Top of Task data

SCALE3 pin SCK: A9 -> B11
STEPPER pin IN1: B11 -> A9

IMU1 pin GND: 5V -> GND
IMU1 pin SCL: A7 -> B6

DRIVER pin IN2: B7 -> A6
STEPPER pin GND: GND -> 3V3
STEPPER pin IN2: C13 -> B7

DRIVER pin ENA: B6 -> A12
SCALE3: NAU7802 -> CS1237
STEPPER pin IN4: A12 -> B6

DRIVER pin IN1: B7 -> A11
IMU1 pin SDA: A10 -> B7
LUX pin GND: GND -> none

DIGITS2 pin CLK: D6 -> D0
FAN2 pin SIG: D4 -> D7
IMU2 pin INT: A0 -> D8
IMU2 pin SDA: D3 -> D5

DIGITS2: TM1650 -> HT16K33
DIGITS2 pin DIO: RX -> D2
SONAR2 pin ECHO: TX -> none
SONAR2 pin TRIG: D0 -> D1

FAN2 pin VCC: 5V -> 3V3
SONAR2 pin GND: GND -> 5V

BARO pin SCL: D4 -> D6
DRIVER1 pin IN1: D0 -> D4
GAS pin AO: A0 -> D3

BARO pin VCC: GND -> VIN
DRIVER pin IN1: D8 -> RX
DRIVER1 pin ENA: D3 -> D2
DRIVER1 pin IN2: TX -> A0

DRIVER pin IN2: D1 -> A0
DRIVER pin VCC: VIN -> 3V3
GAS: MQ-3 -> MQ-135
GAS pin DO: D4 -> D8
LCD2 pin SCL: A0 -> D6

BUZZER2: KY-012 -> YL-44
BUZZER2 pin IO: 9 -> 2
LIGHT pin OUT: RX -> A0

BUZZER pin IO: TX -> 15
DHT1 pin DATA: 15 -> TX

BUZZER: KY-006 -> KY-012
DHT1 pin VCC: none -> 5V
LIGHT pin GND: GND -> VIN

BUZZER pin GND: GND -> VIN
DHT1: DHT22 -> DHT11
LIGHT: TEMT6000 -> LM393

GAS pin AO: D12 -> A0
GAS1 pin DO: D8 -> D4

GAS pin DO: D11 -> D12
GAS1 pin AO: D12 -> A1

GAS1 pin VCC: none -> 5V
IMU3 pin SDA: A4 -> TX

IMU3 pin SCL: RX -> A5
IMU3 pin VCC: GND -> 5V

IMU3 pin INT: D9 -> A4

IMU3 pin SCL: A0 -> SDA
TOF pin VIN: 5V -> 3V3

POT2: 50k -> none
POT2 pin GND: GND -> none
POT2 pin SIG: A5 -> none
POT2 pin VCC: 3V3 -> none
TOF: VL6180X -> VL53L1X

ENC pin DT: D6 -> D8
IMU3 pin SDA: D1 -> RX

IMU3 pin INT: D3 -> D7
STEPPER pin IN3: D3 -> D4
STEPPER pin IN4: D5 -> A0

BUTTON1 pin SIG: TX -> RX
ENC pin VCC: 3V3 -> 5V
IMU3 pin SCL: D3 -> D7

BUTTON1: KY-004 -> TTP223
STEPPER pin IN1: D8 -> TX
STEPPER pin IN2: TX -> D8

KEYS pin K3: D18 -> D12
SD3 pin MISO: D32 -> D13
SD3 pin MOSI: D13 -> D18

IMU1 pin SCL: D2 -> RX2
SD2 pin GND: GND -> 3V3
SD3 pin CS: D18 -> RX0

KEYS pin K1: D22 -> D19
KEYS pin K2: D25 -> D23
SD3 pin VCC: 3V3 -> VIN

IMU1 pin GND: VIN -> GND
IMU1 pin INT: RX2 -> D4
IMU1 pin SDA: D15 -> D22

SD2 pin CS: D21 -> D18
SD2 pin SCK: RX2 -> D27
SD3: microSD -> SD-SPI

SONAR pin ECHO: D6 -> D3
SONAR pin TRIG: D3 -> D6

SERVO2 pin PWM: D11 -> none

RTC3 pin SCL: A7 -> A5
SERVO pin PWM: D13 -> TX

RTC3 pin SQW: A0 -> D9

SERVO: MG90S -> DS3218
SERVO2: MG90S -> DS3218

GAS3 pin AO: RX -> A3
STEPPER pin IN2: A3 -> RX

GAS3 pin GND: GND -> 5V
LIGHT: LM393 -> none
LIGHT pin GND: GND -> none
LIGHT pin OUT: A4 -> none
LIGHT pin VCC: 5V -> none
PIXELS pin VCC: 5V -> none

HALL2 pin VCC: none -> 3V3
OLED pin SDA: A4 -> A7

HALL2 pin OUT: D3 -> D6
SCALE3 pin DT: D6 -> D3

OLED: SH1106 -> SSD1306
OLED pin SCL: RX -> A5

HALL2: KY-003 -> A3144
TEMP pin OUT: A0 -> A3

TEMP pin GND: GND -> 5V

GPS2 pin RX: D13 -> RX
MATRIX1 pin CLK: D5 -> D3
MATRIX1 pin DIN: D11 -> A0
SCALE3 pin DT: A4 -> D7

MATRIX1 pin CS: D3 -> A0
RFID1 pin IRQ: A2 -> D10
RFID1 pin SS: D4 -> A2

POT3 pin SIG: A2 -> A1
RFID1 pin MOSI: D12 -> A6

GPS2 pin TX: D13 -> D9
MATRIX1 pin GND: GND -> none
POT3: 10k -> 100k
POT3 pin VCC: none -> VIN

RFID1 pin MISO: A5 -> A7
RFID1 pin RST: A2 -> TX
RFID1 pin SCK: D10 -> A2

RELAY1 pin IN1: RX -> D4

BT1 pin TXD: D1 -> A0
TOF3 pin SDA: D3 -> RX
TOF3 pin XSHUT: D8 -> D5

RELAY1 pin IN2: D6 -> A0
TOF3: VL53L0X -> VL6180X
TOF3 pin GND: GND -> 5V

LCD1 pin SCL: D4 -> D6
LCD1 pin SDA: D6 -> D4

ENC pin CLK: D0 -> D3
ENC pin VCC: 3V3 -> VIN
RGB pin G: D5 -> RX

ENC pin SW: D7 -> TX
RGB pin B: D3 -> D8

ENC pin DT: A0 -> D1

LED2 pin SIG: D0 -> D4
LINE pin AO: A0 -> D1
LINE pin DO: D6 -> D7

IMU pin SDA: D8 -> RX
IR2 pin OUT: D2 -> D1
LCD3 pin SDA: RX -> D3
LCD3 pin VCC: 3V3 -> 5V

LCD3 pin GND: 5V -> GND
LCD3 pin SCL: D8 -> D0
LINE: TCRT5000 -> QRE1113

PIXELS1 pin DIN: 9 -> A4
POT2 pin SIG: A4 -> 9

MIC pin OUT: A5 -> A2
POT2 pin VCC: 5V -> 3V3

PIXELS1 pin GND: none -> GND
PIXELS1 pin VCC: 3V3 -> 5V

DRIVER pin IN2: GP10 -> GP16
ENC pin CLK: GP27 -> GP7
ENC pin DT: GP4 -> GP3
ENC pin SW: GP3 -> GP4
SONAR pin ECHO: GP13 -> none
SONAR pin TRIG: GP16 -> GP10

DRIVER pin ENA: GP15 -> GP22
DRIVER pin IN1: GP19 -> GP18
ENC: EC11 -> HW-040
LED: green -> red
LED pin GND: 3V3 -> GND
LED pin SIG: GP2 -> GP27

Bottom of Task data

* **Assignment**: Only what runs from the line containing "PIXELS1 pin VCC: 3V3 -> 5V" through the final line of the entries above belongs in the answer, restated exactly.

* **Task result**:
PIXELS1 pin VCC: 3V3 -> 5V

DRIVER pin IN2: GP10 -> GP16
ENC pin CLK: GP27 -> GP7
ENC pin DT: GP4 -> GP3
ENC pin SW: GP3 -> GP4
SONAR pin ECHO: GP13 -> none
SONAR pin TRIG: GP16 -> GP10

DRIVER pin ENA: GP15 -> GP22
DRIVER pin IN1: GP19 -> GP18
ENC: EC11 -> HW-040
LED: green -> red
LED pin GND: 3V3 -> GND
LED pin SIG: GP2 -> GP27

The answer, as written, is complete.